(Stored data)
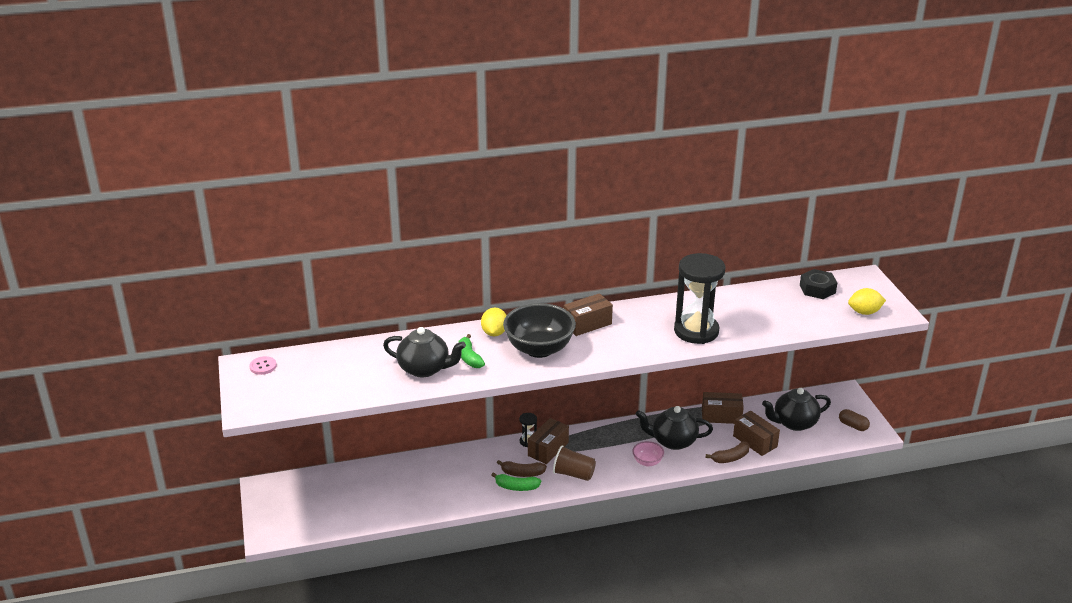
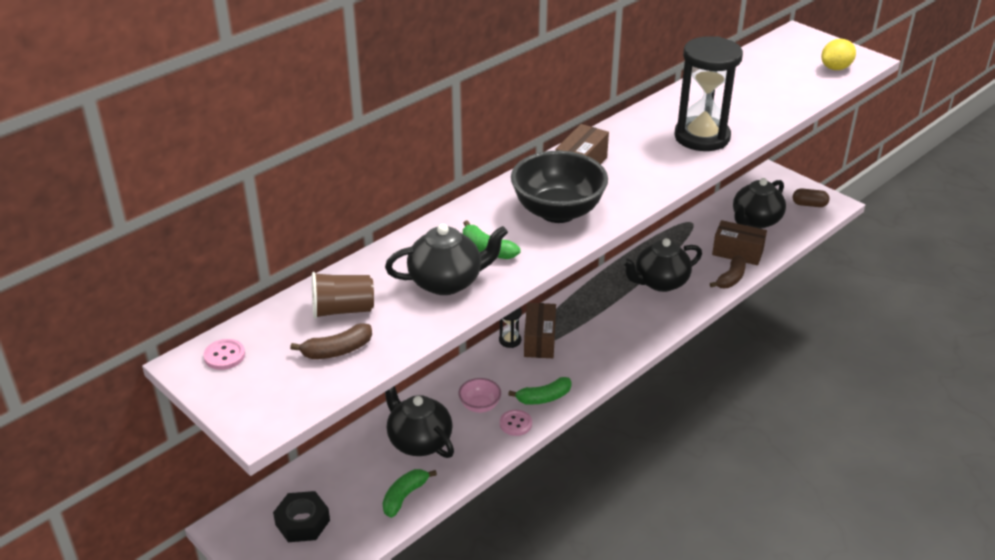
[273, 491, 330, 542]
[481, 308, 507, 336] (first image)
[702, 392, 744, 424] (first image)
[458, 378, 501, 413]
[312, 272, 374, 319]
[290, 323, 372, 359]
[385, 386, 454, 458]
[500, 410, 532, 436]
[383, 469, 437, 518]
(End Stored data)
[Work order]:
In the listing above, find each line with the word "image" and copy it.

[Task solution]:
[481, 308, 507, 336] (first image)
[702, 392, 744, 424] (first image)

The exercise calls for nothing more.